**WORK REQUIRED**
Every line below that holds the string "turquoise" must be copied.

**INPUT DATA**
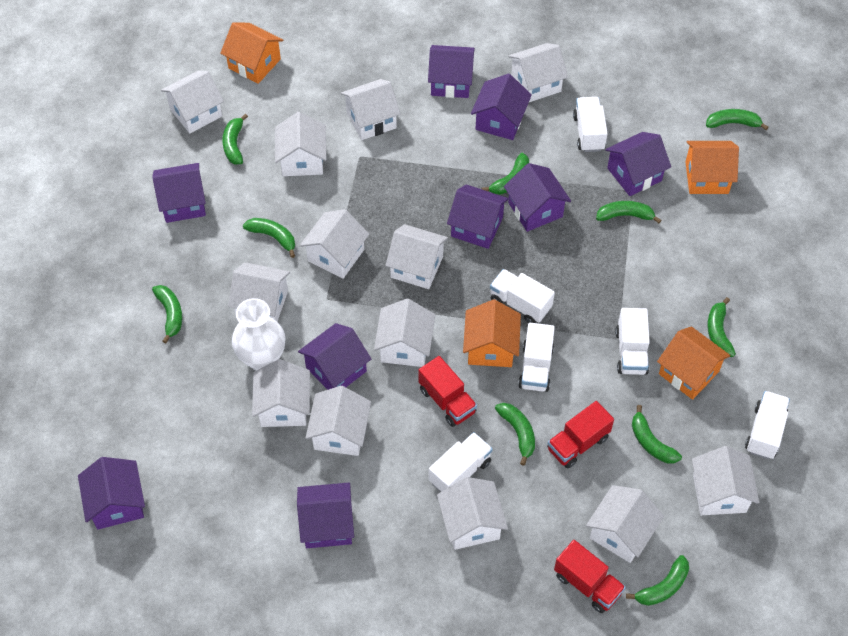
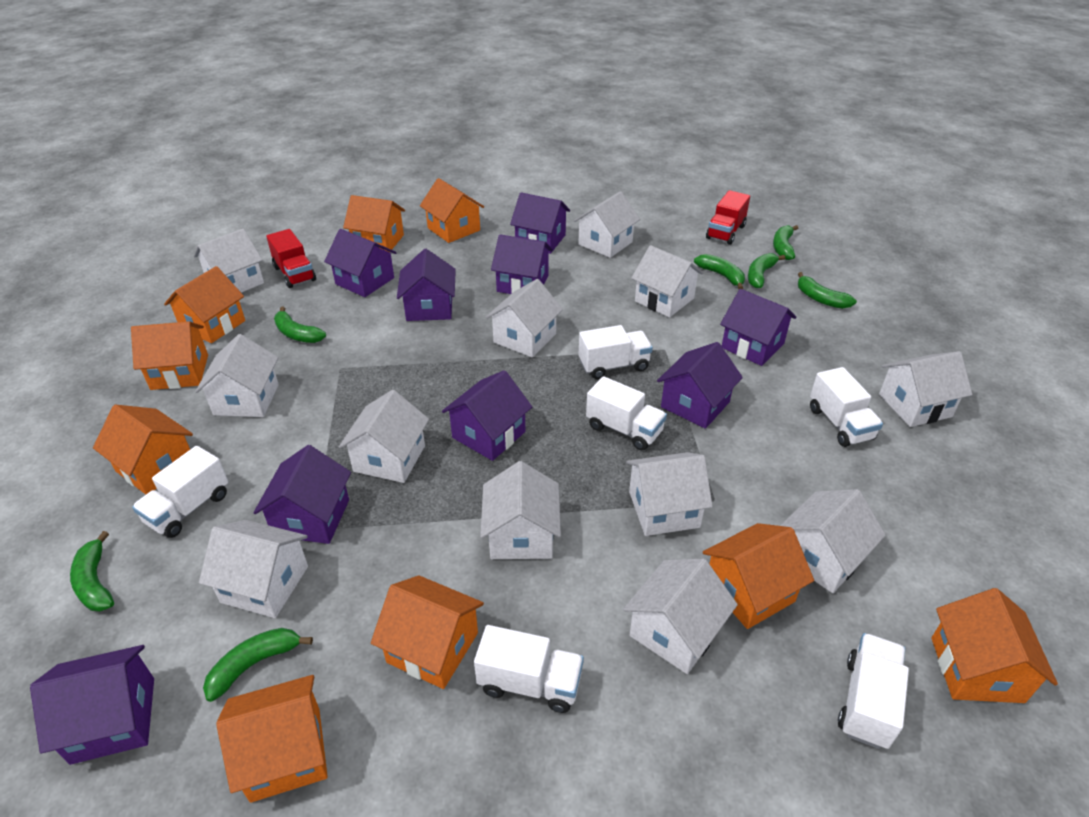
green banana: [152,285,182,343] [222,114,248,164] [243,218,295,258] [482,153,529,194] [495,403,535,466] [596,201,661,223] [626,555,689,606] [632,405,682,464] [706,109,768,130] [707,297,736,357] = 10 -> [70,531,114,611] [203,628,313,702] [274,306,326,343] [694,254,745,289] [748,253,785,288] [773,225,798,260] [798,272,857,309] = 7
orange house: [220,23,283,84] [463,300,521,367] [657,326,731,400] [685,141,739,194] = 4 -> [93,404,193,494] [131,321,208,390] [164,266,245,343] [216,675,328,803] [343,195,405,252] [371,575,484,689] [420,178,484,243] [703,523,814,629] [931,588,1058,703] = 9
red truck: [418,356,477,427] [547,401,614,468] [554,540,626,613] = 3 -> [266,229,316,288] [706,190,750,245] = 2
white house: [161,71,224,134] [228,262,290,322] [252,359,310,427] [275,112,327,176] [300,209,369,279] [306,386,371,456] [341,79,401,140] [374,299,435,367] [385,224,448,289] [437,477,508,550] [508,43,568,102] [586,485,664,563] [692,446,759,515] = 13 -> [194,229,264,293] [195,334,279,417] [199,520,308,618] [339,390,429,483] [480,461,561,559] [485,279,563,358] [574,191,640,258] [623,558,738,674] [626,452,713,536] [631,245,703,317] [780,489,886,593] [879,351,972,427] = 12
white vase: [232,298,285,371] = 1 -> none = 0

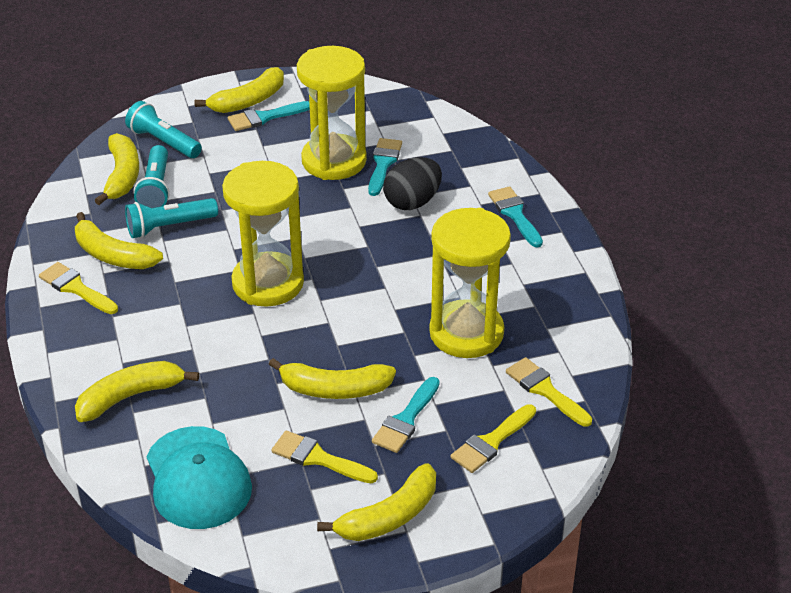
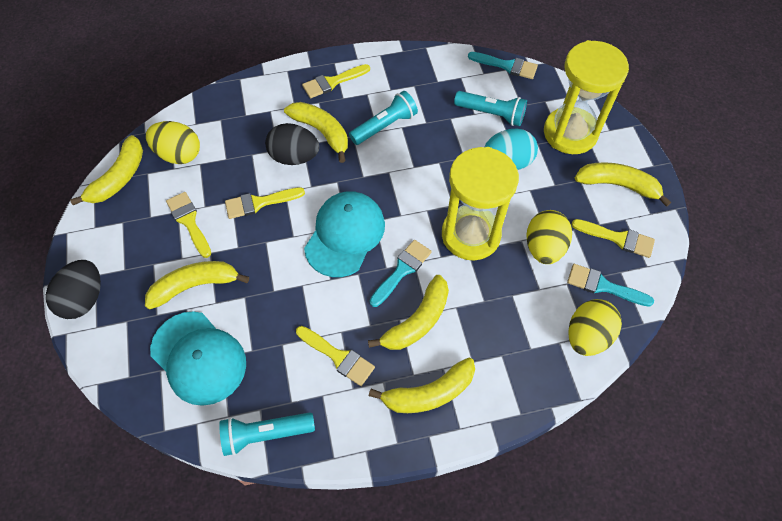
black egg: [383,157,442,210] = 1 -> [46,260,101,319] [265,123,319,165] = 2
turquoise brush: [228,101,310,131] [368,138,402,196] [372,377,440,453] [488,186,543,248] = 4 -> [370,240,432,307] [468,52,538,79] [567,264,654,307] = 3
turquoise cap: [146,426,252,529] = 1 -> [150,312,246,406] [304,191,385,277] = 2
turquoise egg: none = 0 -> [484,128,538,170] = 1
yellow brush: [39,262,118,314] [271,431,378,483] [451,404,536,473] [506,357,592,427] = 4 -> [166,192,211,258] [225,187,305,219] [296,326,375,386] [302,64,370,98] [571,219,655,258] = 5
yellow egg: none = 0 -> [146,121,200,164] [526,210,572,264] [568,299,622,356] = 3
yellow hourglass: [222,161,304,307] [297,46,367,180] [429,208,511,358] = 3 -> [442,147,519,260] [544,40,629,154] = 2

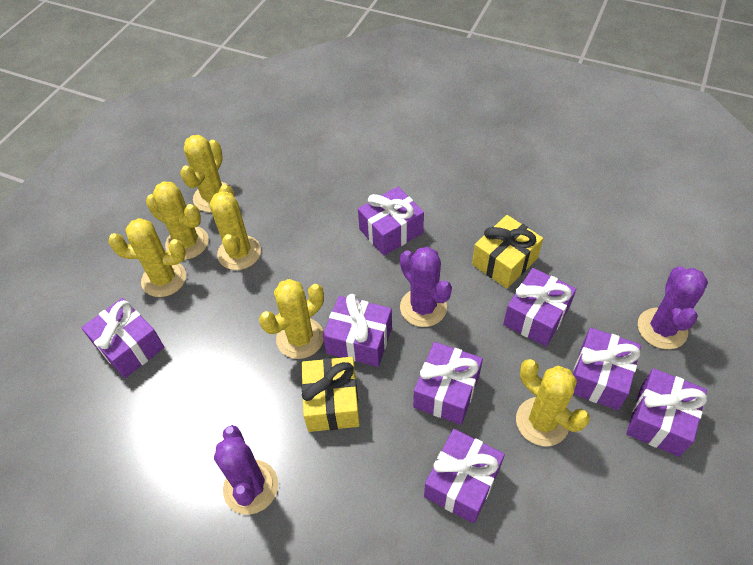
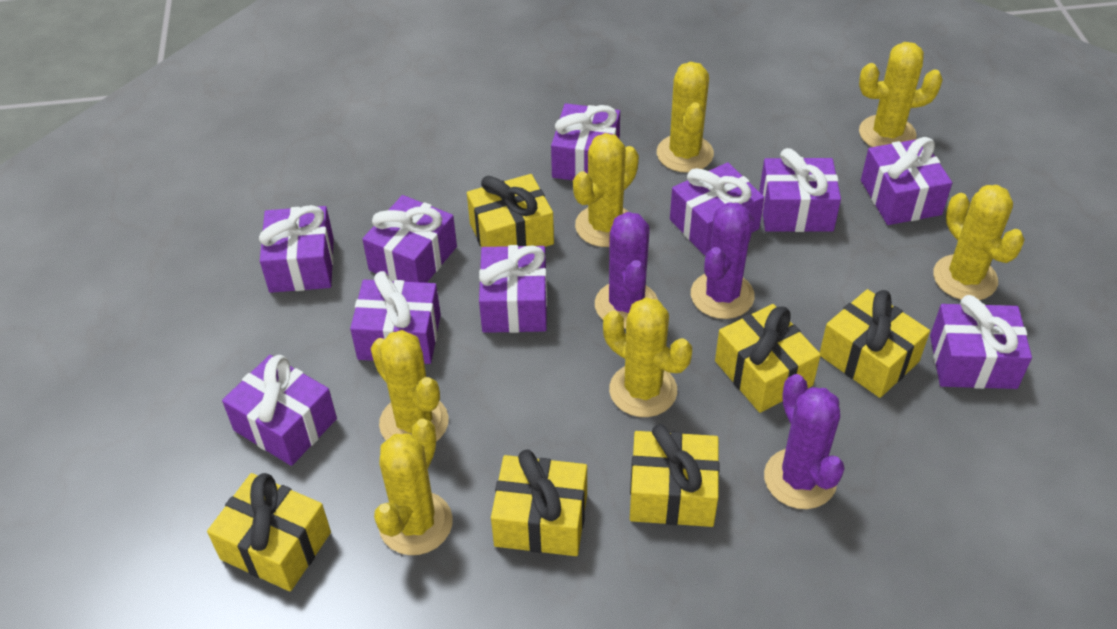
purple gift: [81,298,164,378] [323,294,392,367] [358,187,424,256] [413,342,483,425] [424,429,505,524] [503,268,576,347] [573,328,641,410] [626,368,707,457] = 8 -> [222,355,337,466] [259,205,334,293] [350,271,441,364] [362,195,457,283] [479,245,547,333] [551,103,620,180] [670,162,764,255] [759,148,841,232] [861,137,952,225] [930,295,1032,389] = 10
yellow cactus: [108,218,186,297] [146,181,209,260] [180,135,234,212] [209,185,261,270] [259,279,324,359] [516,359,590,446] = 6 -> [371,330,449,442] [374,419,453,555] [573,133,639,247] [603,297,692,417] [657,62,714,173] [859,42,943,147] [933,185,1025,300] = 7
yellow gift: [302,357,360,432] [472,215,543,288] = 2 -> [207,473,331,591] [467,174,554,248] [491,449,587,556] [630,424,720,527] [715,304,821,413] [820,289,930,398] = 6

**ANSWER FOR THIS EXERCISE**
turquoise brush: [228,101,310,131] [368,138,402,196] [372,377,440,453] [488,186,543,248] = 4 -> [370,240,432,307] [468,52,538,79] [567,264,654,307] = 3
turquoise cap: [146,426,252,529] = 1 -> [150,312,246,406] [304,191,385,277] = 2
turquoise egg: none = 0 -> [484,128,538,170] = 1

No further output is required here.